§ Task description:
The answer is the full listing below, copied exactly, with its pictures omitted.

§ Raw data:
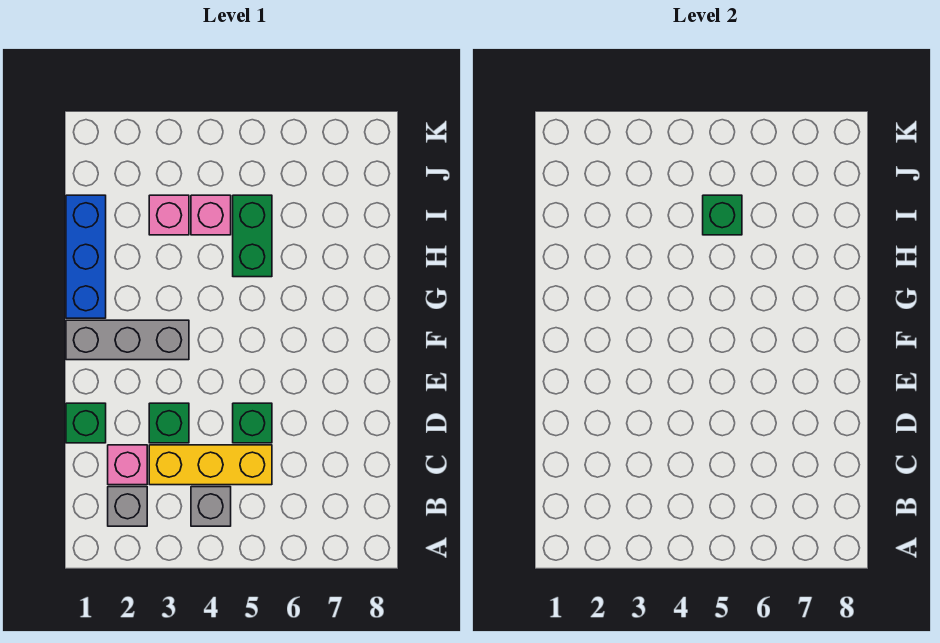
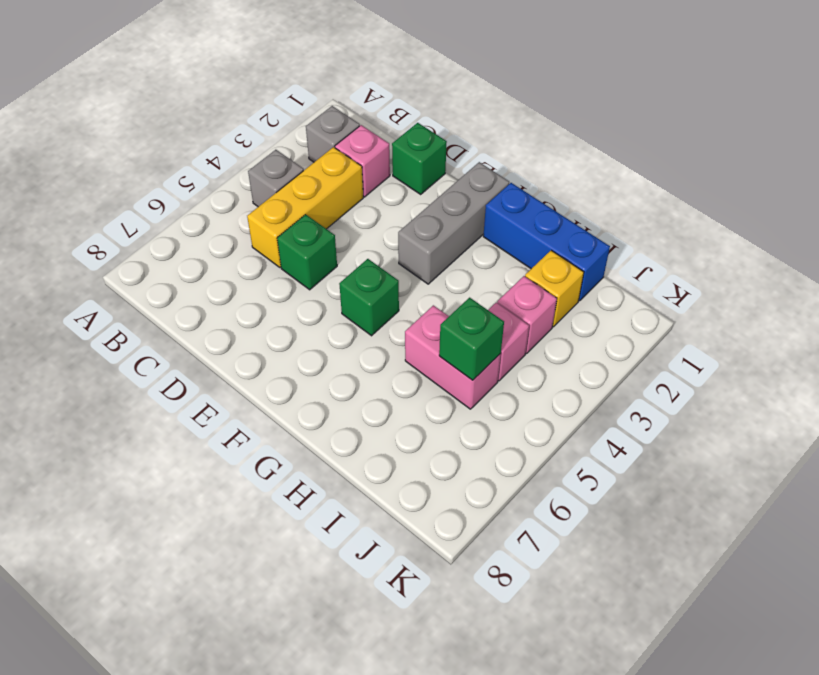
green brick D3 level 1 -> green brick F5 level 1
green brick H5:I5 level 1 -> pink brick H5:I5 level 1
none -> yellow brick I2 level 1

§ Your response:
green brick D3 level 1 -> green brick F5 level 1
green brick H5:I5 level 1 -> pink brick H5:I5 level 1
none -> yellow brick I2 level 1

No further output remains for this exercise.